Problem to work on –
Return the records exactly as they stand, and keep the pictures out of the copy.

Revision tracking records:
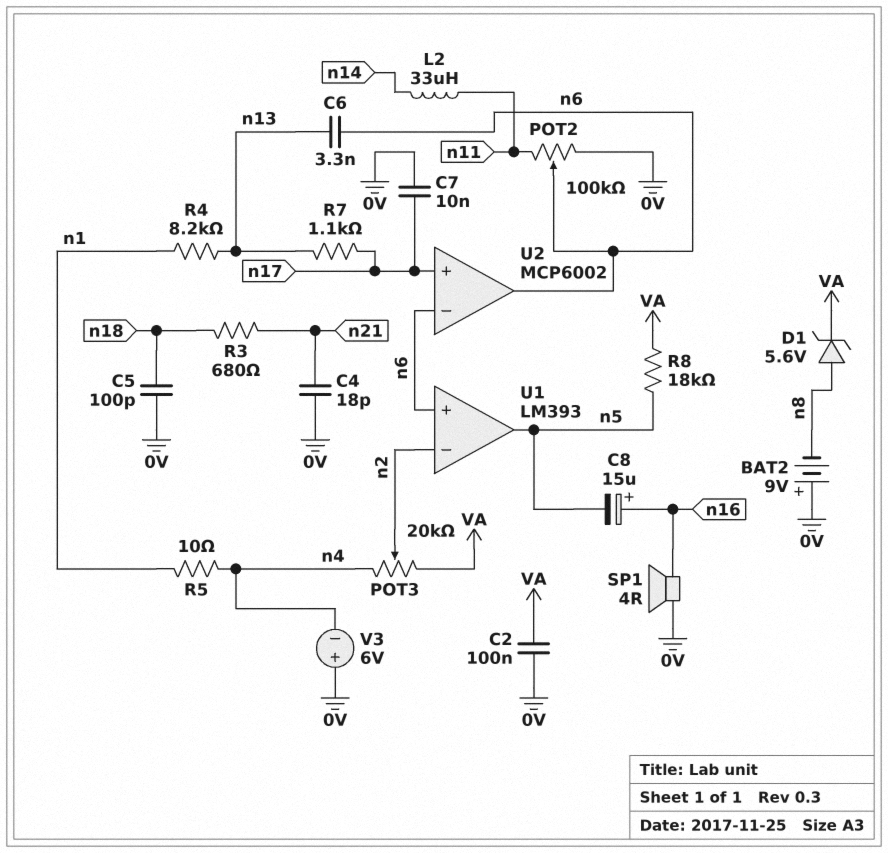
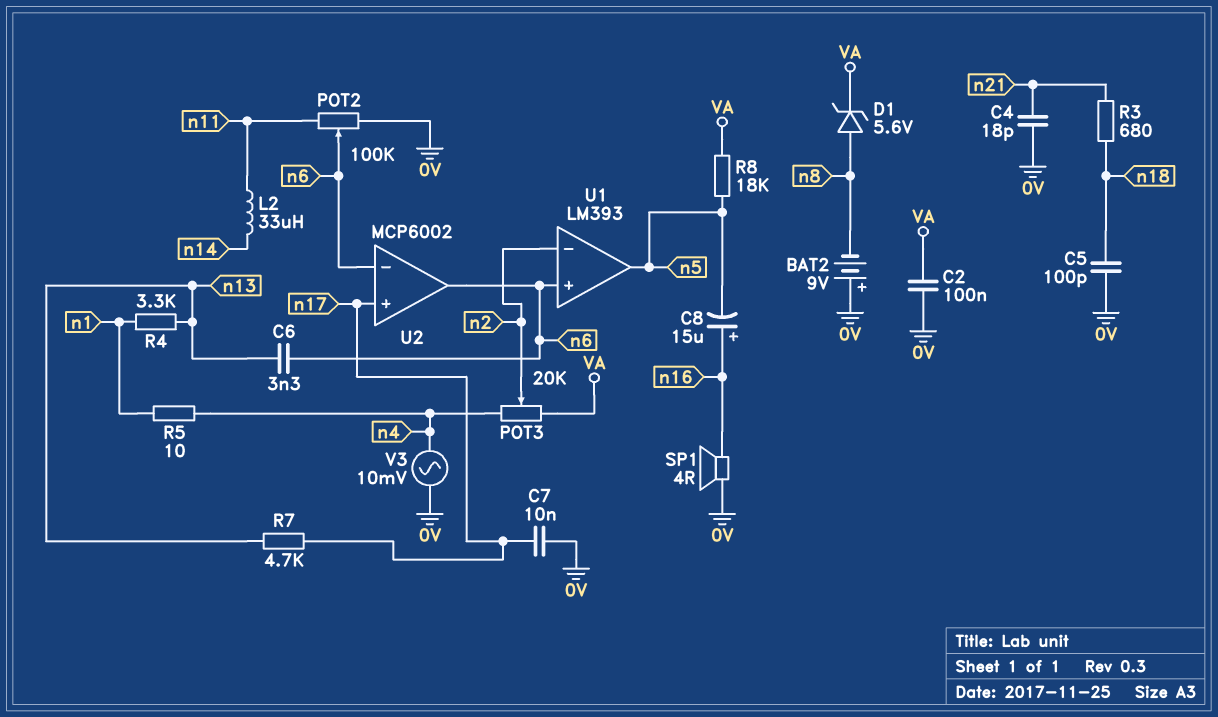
R4: 8.2k (n1, n13) -> 3.3k (n1, n13)
R7: 1.1k (n13, n17) -> 4.7k (n13, n17)
V3: 6V (plus 0V, minus n4) -> AC 10mV (0V, n4)

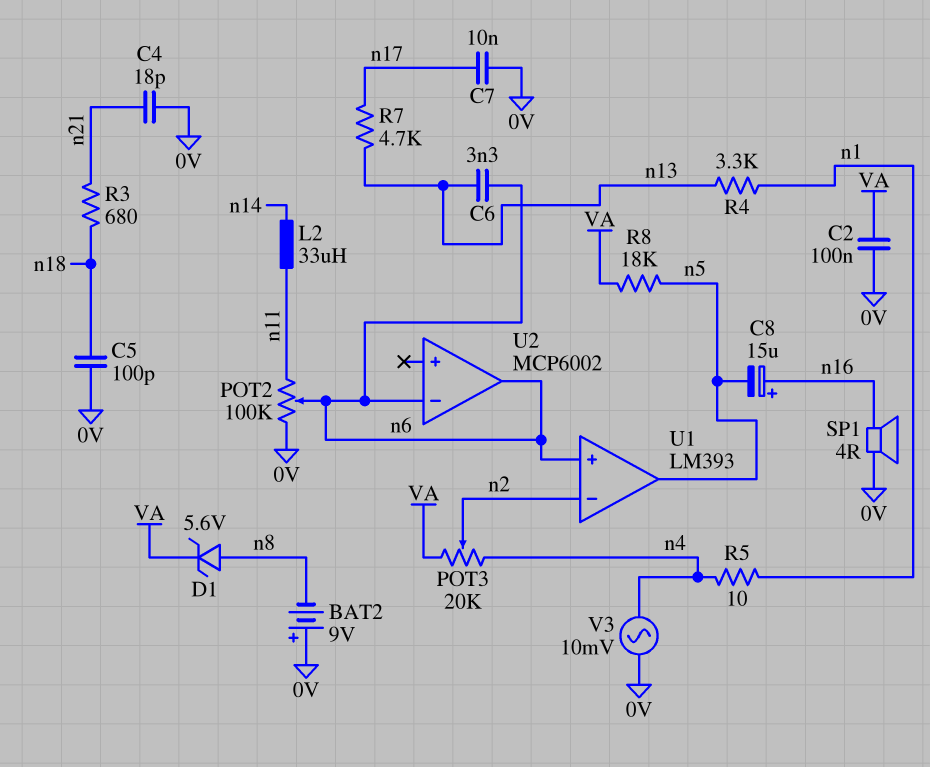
U2 pin in+: n17 -> none

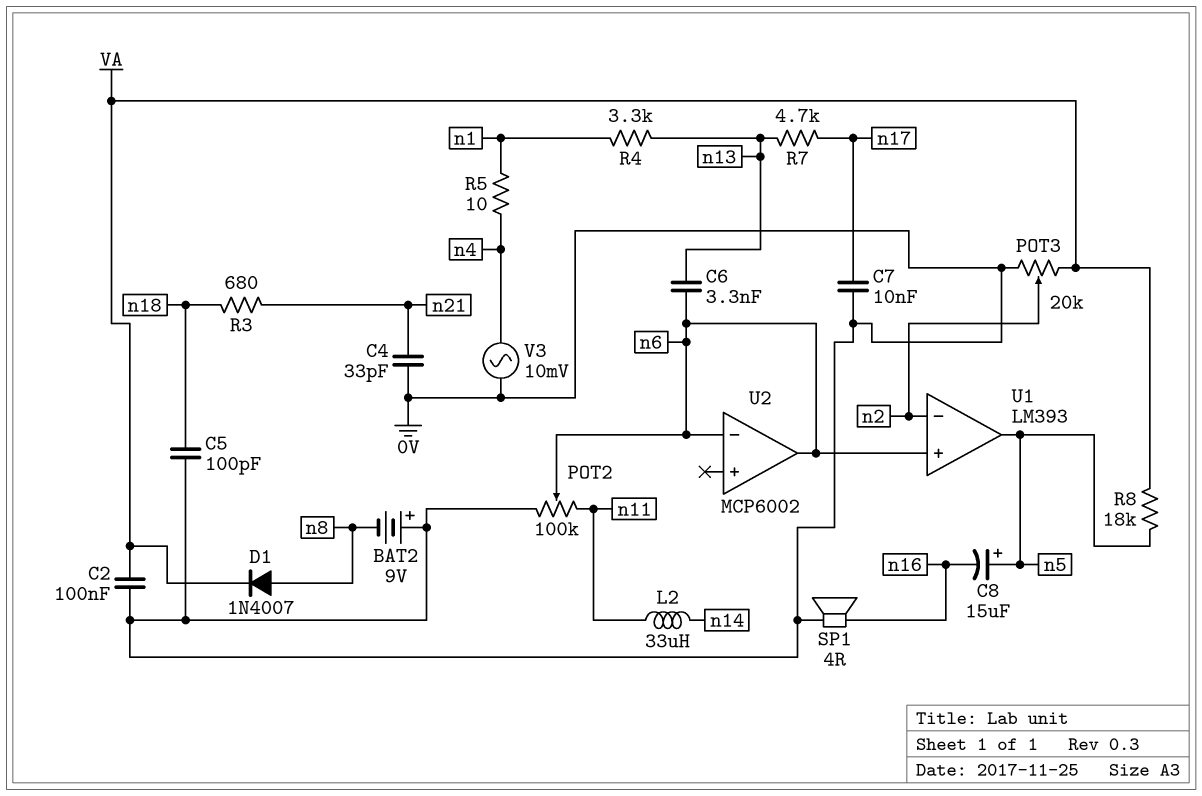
C4: 18pF (0V, n21) -> 33pF (0V, n21)
C8: 15uF (plus n16, minus n5) -> 15uF (plus n5, minus n16)
D1: zener 5.6V (A n8, K VA) -> diode 1N4007 (A n8, K VA)
POT3: 20k (VA, n4, wiper n2) -> 20k (0V, VA, wiper n2)

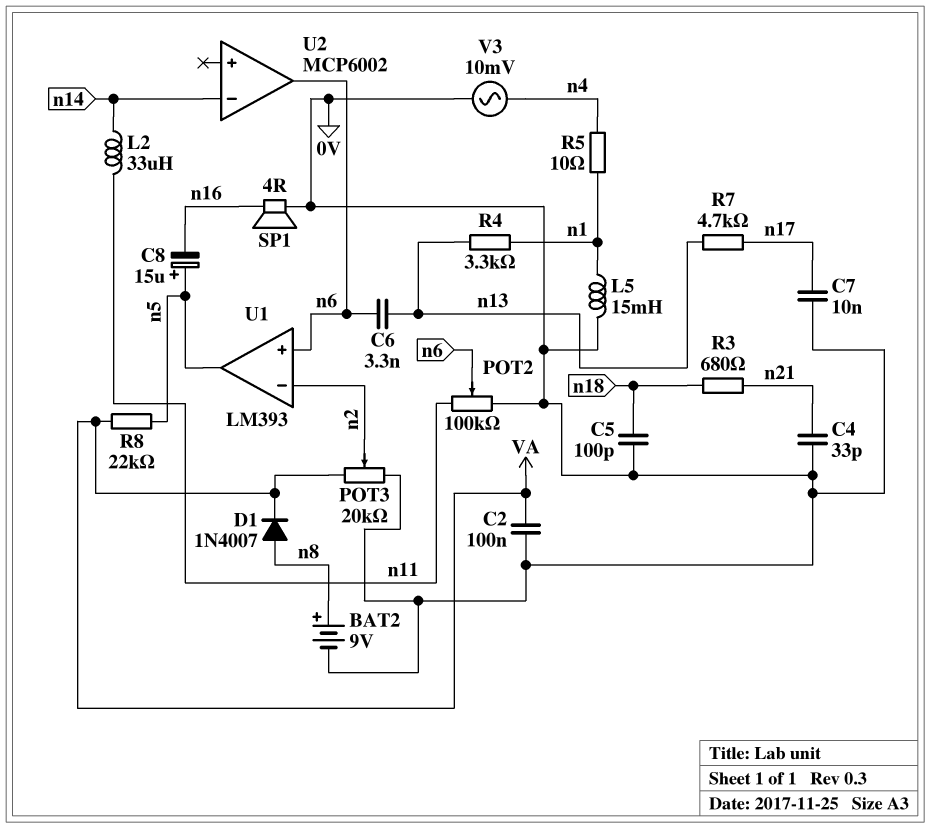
BAT2: 9V (plus 0V, minus n8) -> 9V (plus n8, minus 0V)
L5: none -> 15mH (0V, n1)
R8: 18k (VA, n5) -> 22k (VA, n5)
U2 pin in-: n6 -> n14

Answer box –
R4: 8.2k (n1, n13) -> 3.3k (n1, n13)
R7: 1.1k (n13, n17) -> 4.7k (n13, n17)
V3: 6V (plus 0V, minus n4) -> AC 10mV (0V, n4)

U2 pin in+: n17 -> none

C4: 18pF (0V, n21) -> 33pF (0V, n21)
C8: 15uF (plus n16, minus n5) -> 15uF (plus n5, minus n16)
D1: zener 5.6V (A n8, K VA) -> diode 1N4007 (A n8, K VA)
POT3: 20k (VA, n4, wiper n2) -> 20k (0V, VA, wiper n2)

BAT2: 9V (plus 0V, minus n8) -> 9V (plus n8, minus 0V)
L5: none -> 15mH (0V, n1)
R8: 18k (VA, n5) -> 22k (VA, n5)
U2 pin in-: n6 -> n14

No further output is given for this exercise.